**Input records:**
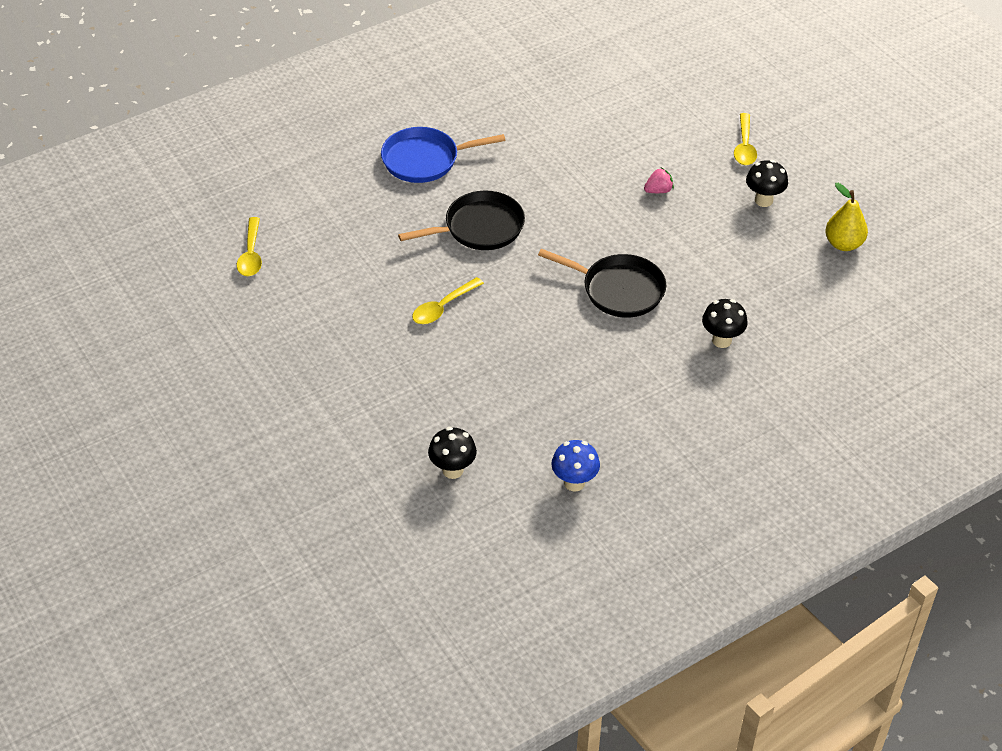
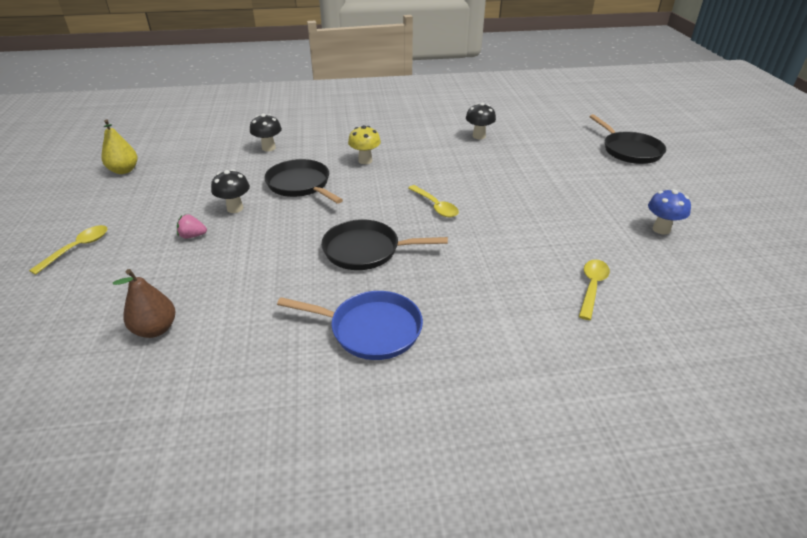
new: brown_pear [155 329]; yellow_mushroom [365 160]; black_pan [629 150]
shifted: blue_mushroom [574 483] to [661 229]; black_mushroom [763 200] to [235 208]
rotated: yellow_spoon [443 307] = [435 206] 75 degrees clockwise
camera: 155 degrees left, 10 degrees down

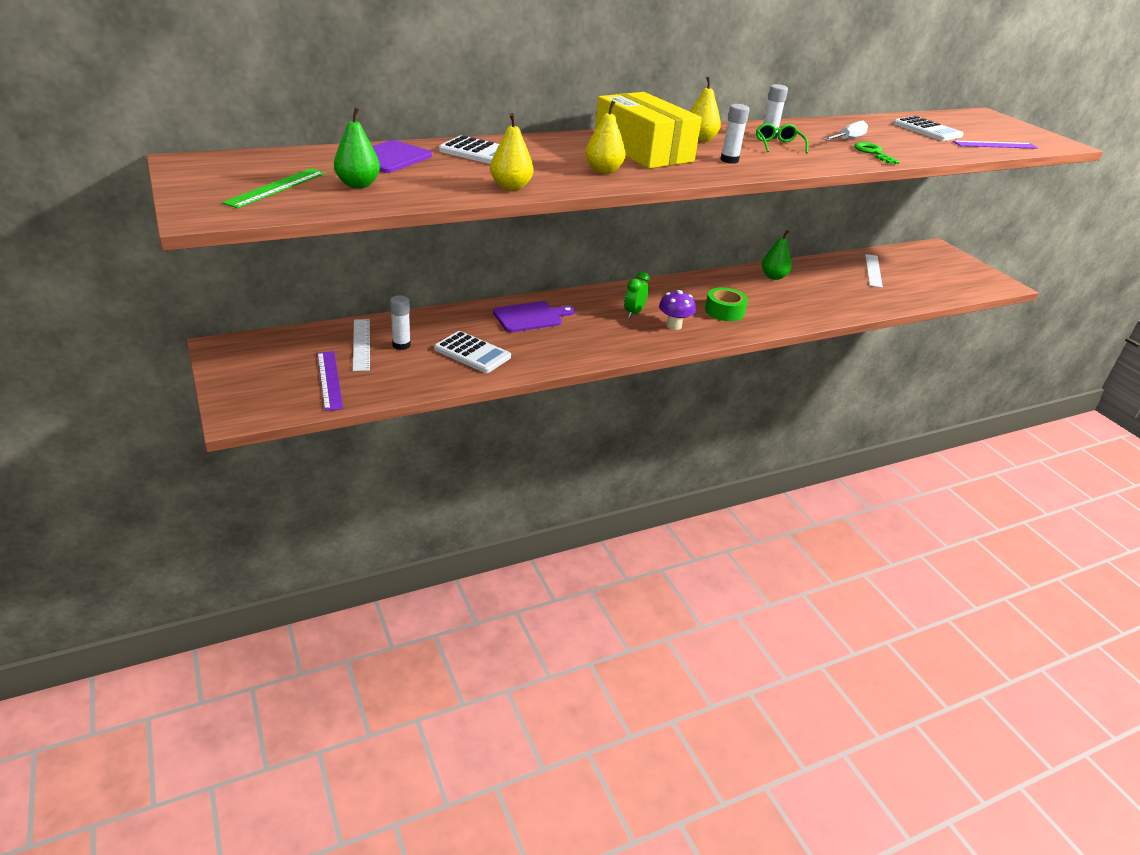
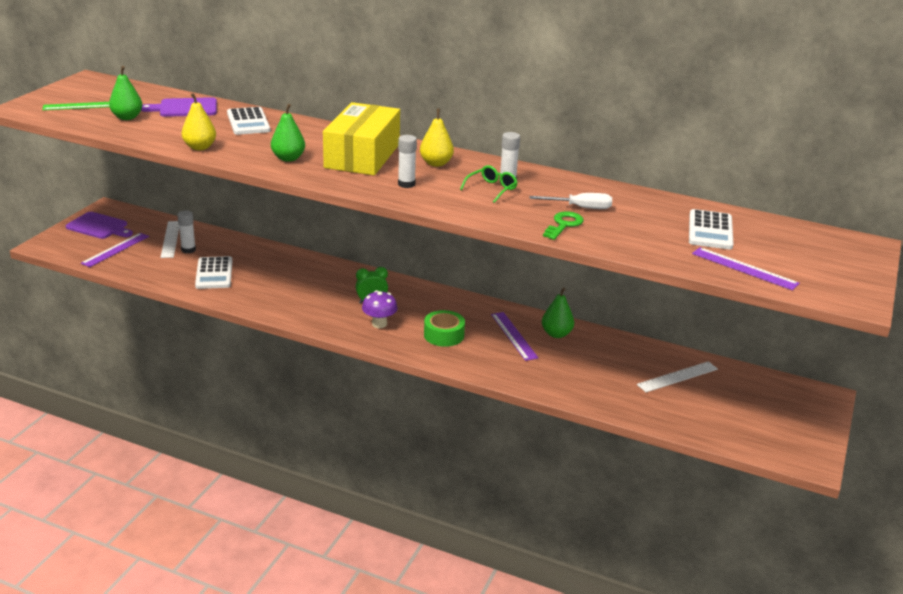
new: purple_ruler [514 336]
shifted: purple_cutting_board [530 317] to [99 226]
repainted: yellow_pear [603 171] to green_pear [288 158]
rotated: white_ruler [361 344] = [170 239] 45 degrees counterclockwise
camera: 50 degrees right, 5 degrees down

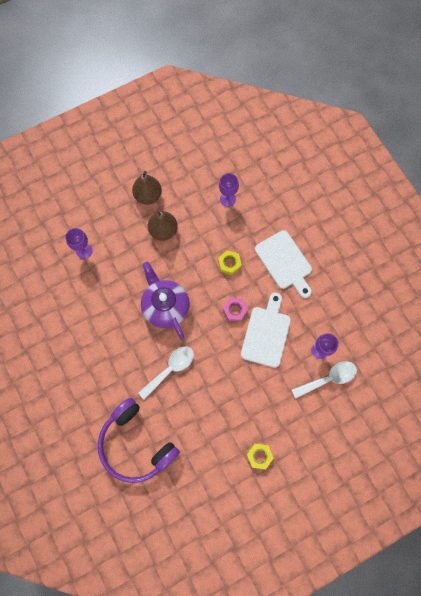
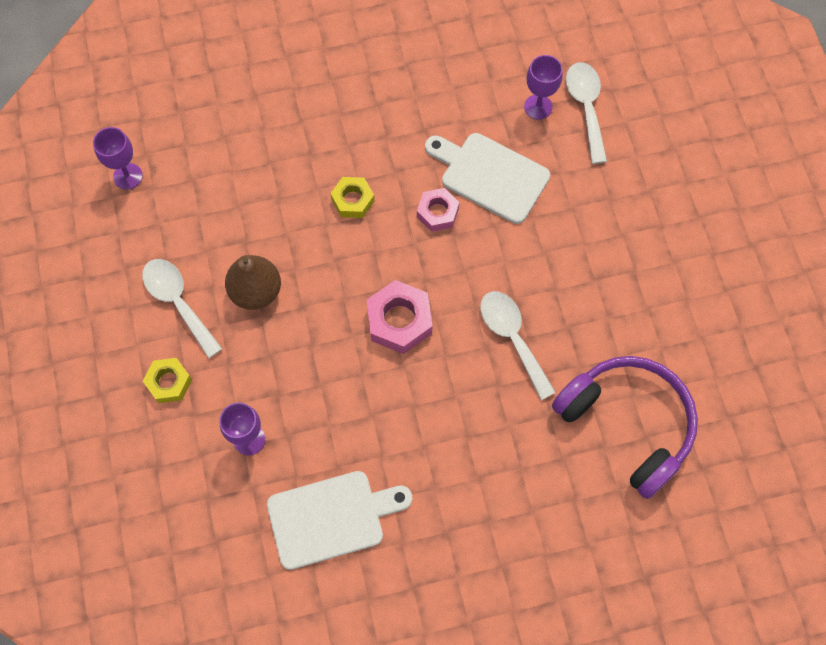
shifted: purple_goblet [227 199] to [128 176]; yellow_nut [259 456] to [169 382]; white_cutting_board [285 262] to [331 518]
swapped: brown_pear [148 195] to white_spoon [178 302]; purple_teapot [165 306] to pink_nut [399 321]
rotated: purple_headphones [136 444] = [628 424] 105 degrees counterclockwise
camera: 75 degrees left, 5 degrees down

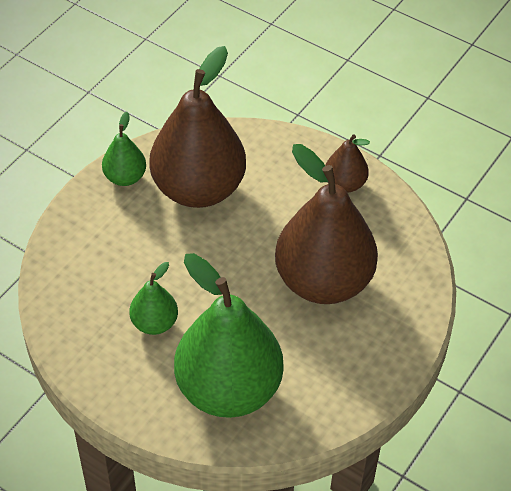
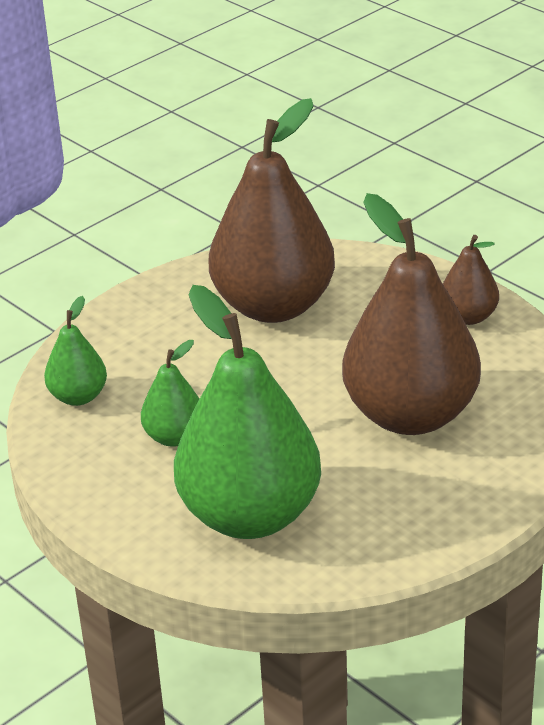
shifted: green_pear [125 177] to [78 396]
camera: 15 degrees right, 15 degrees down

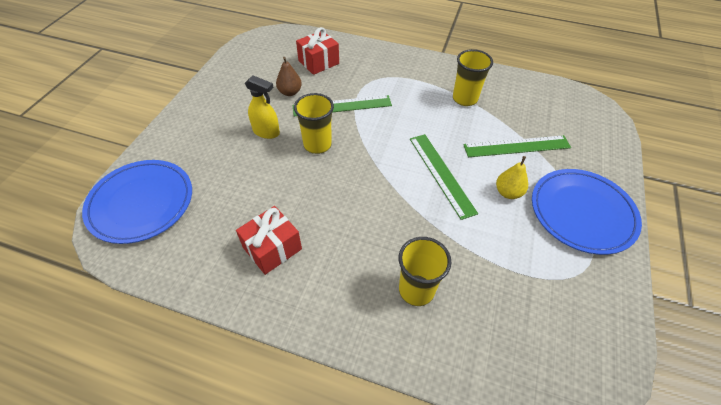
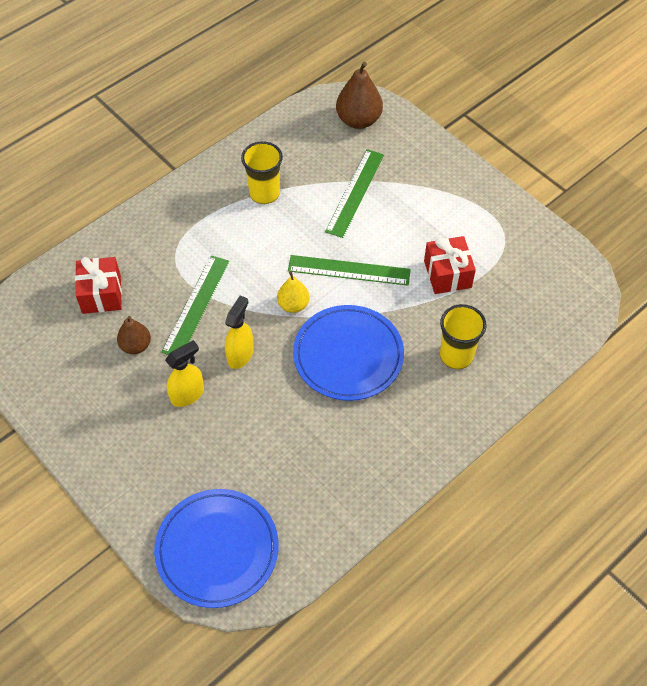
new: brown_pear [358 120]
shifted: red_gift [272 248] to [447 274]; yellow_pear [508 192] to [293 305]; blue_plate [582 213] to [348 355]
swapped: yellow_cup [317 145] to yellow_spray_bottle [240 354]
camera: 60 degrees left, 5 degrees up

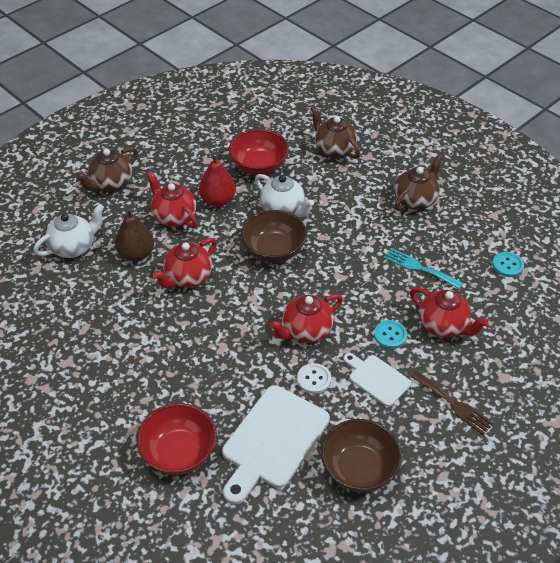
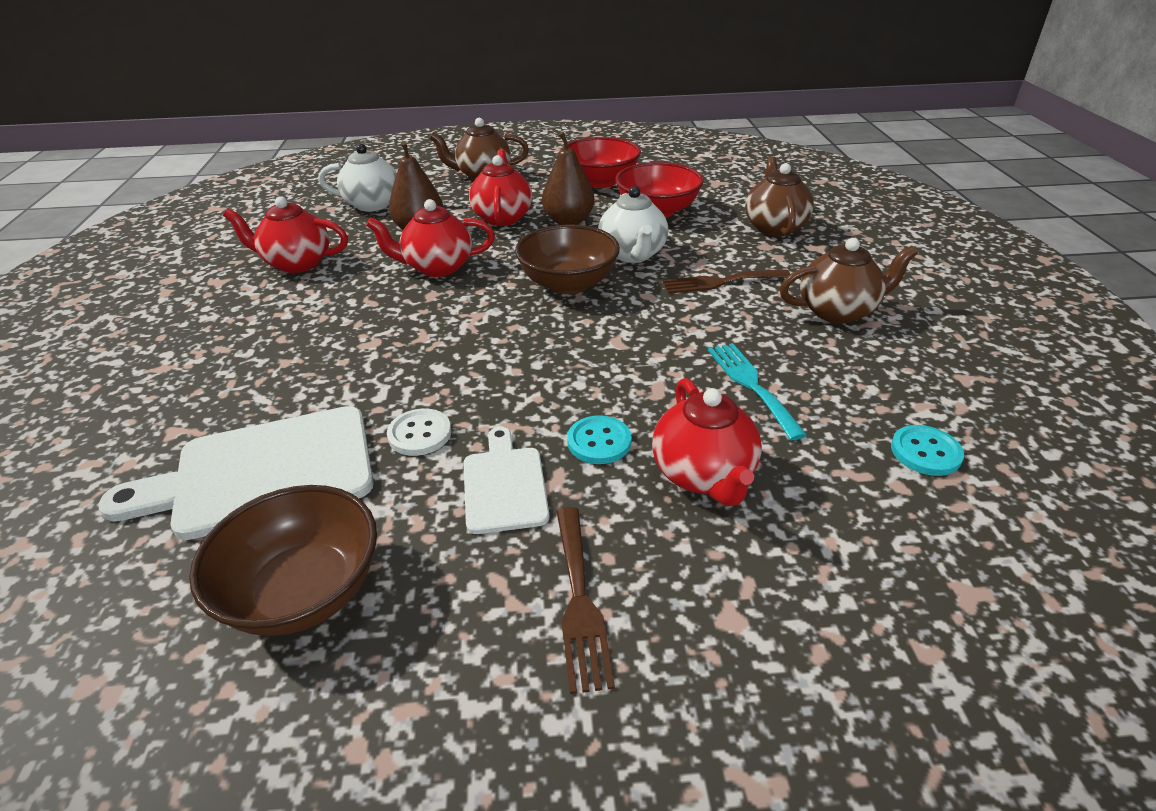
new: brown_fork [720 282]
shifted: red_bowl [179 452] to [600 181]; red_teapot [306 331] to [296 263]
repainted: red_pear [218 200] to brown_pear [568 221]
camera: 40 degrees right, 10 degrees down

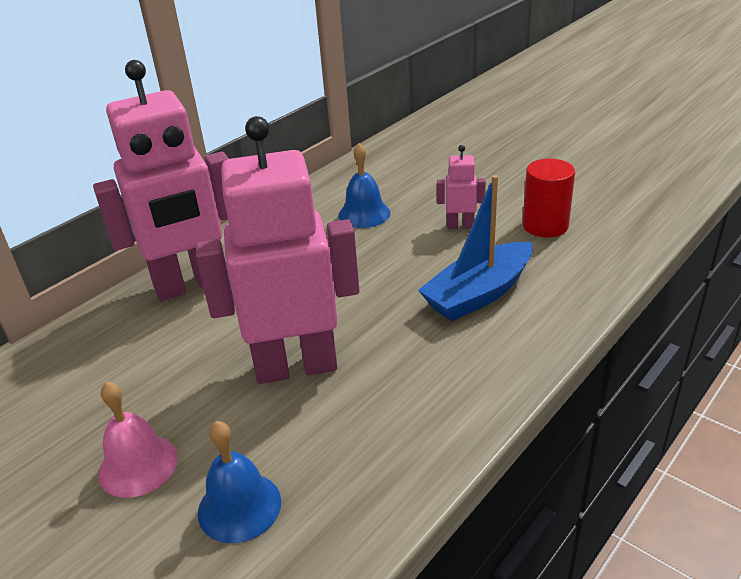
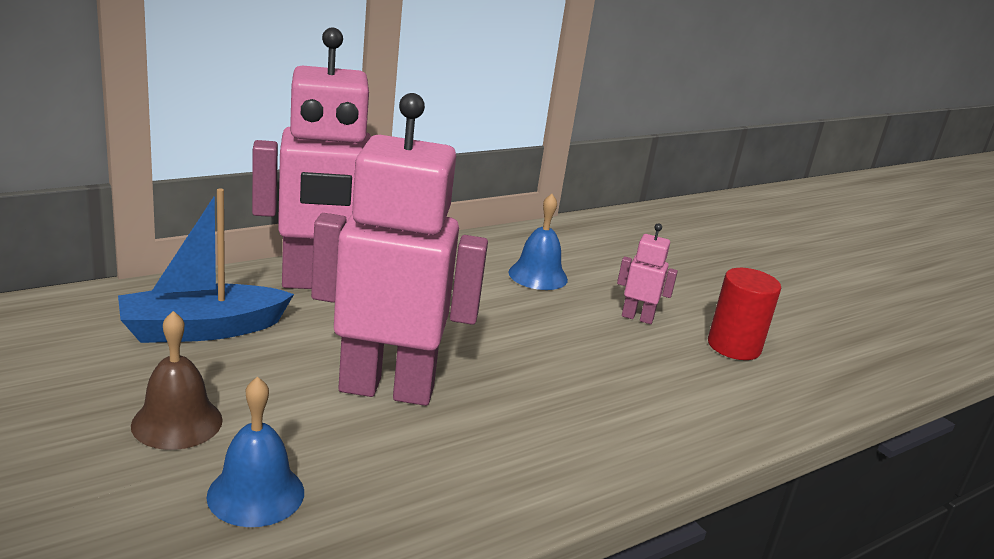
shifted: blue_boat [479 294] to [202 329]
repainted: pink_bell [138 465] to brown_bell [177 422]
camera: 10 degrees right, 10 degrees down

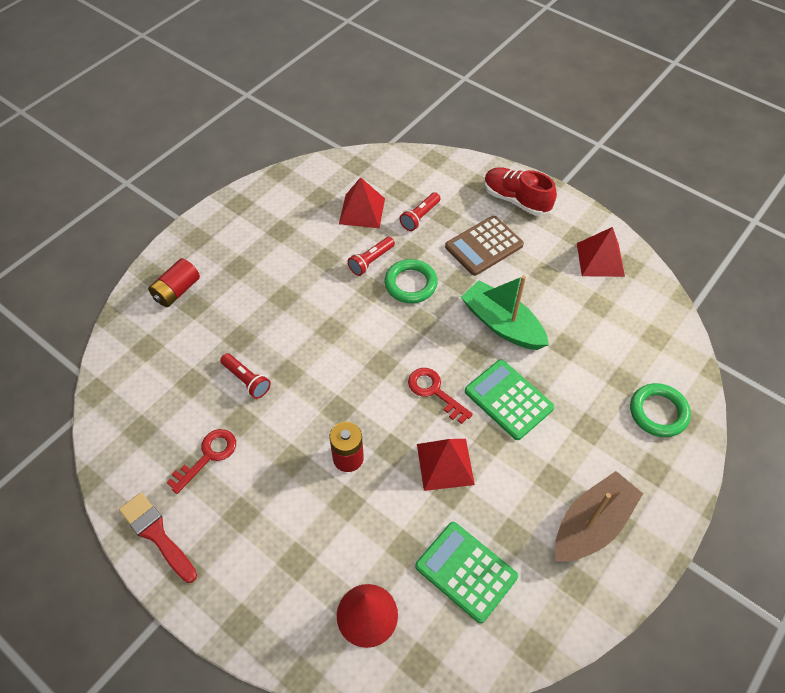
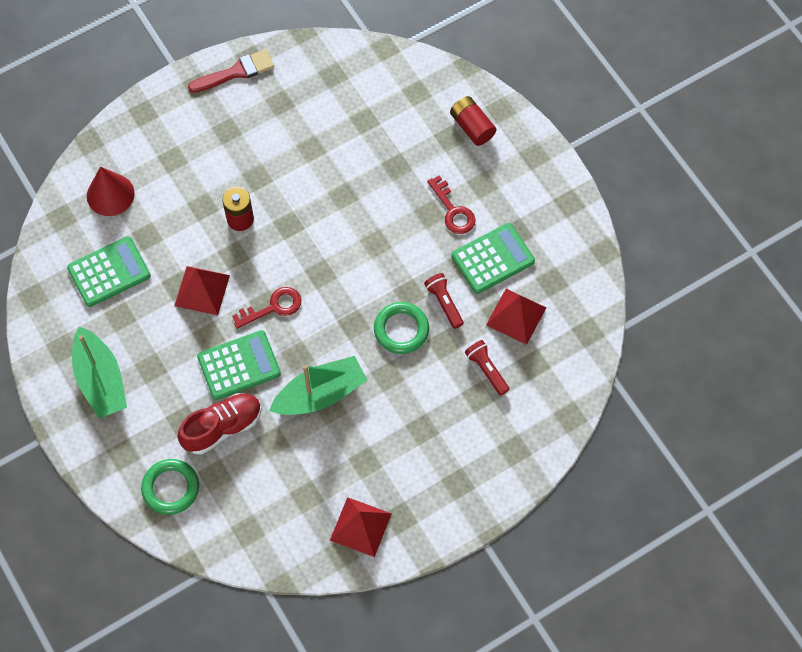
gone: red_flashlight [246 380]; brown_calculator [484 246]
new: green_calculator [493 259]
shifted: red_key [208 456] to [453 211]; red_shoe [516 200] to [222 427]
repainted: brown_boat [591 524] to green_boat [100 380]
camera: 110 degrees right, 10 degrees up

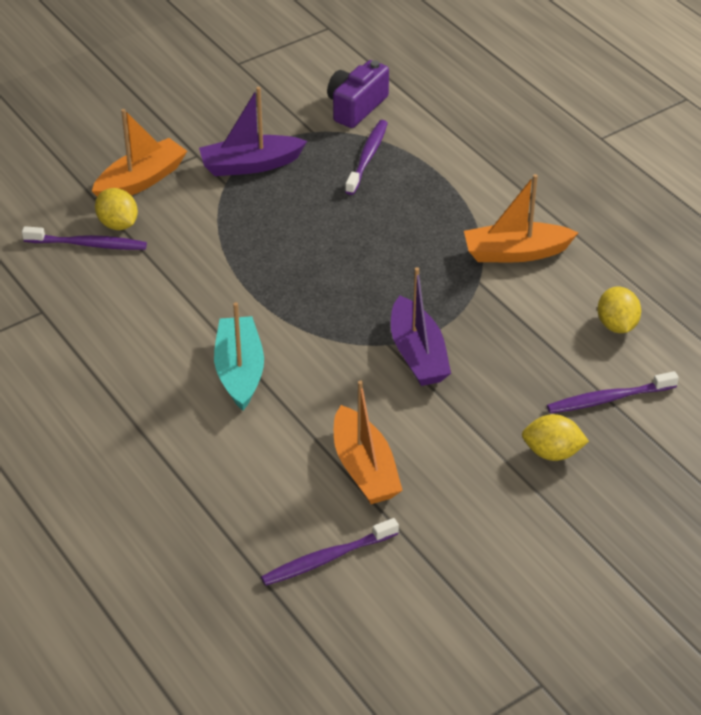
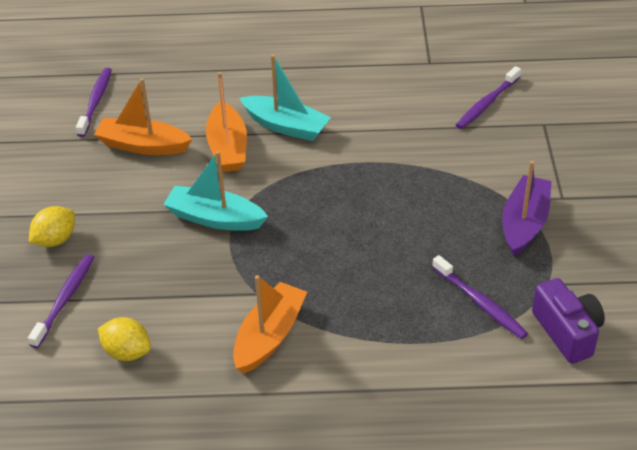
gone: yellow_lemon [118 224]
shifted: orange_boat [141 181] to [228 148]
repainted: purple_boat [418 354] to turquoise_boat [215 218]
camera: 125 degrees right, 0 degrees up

**Action item:**
Could you set down, word for word, only the lines above from the line with "shifted: blue_mushroom [574" to the line with "rotated: yellow_spoon [443", including both?

**Output for this exercise:**
shifted: blue_mushroom [574 483] to [661 229]; black_mushroom [763 200] to [235 208]
rotated: yellow_spoon [443 307] = [435 206] 75 degrees clockwise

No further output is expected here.